··· DATA BELOW ···

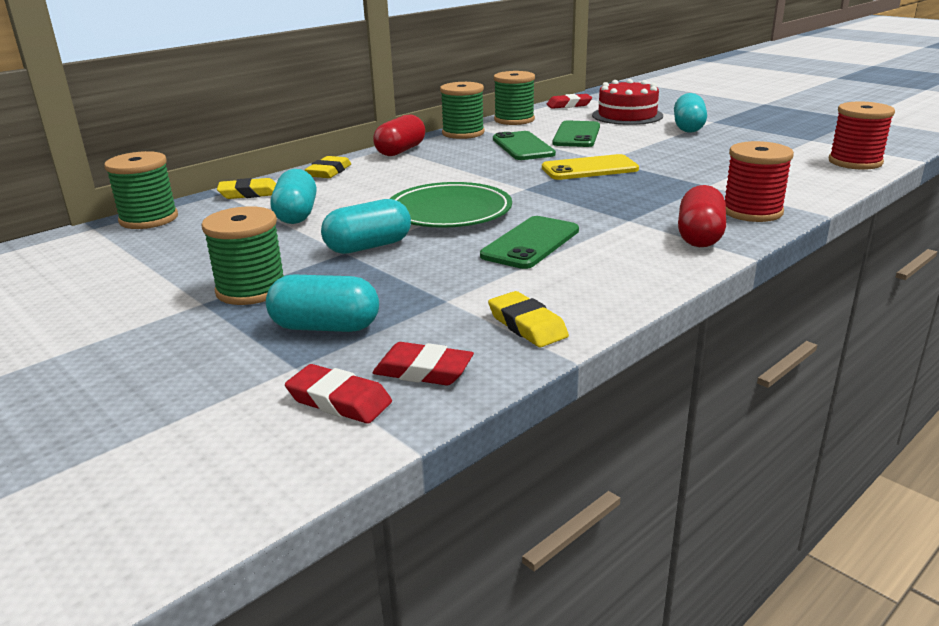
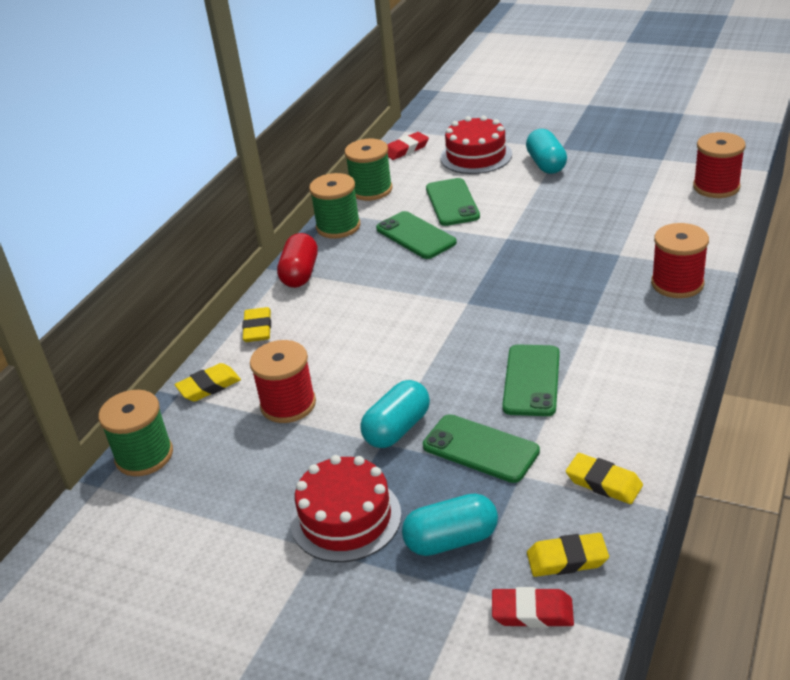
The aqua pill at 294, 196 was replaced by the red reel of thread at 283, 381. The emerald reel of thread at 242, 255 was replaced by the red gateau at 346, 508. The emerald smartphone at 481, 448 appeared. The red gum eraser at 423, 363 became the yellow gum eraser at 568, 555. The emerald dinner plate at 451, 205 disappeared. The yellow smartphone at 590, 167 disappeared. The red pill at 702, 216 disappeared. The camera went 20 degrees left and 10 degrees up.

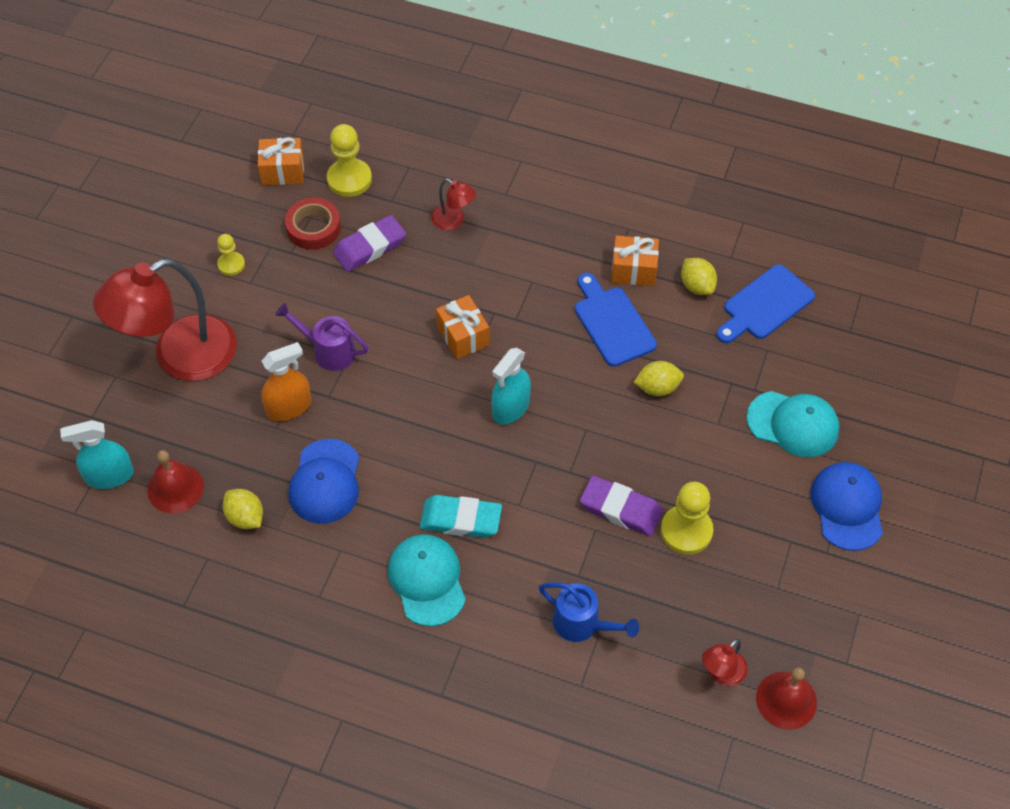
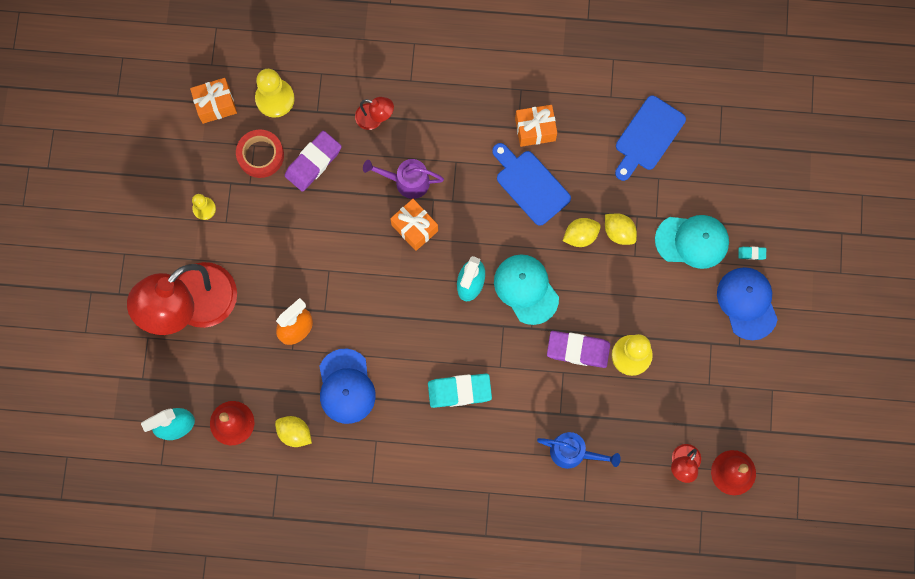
The royal purple watering pot moved from 322, 337 to 403, 179. The aqua cap moved from 427, 580 to 526, 289. The yellow toy lemon moved from 699, 276 to 621, 229. The aqua gum eraser at 752, 253 appeared. The camera went 15 degrees left and 20 degrees up.

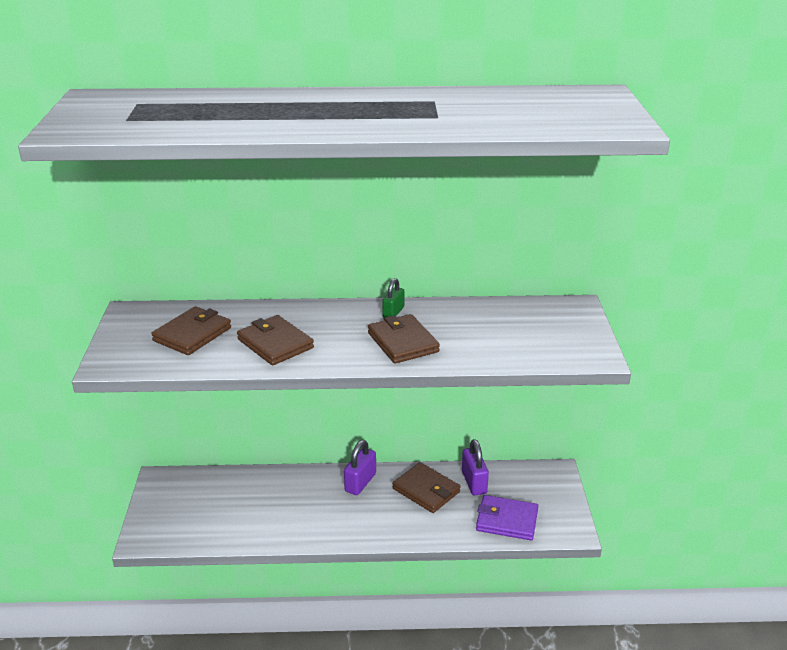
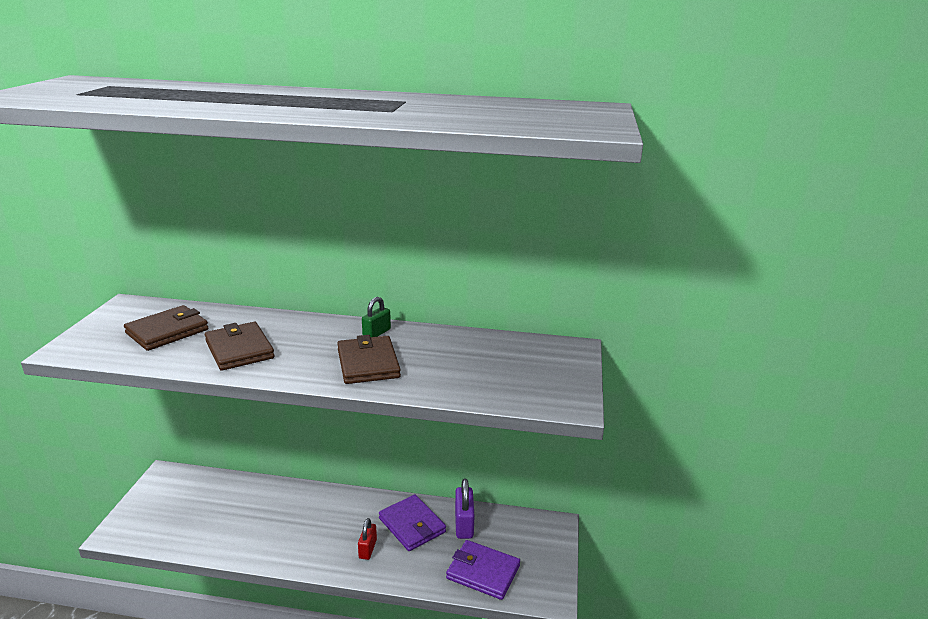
The red lock at 367, 539 appeared. The dark brown wallet at 427, 487 became the royal purple wallet at 412, 523. The royal purple lock at 360, 467 disappeared. The camera went 10 degrees right and 5 degrees down.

···

■ WHAT IS EXPECTED ■
From the first line to the last, retype the data exactly, without images.

■ ANSWER SPACE ■
The aqua pill at 294, 196 was replaced by the red reel of thread at 283, 381. The emerald reel of thread at 242, 255 was replaced by the red gateau at 346, 508. The emerald smartphone at 481, 448 appeared. The red gum eraser at 423, 363 became the yellow gum eraser at 568, 555. The emerald dinner plate at 451, 205 disappeared. The yellow smartphone at 590, 167 disappeared. The red pill at 702, 216 disappeared. The camera went 20 degrees left and 10 degrees up.

The royal purple watering pot moved from 322, 337 to 403, 179. The aqua cap moved from 427, 580 to 526, 289. The yellow toy lemon moved from 699, 276 to 621, 229. The aqua gum eraser at 752, 253 appeared. The camera went 15 degrees left and 20 degrees up.

The red lock at 367, 539 appeared. The dark brown wallet at 427, 487 became the royal purple wallet at 412, 523. The royal purple lock at 360, 467 disappeared. The camera went 10 degrees right and 5 degrees down.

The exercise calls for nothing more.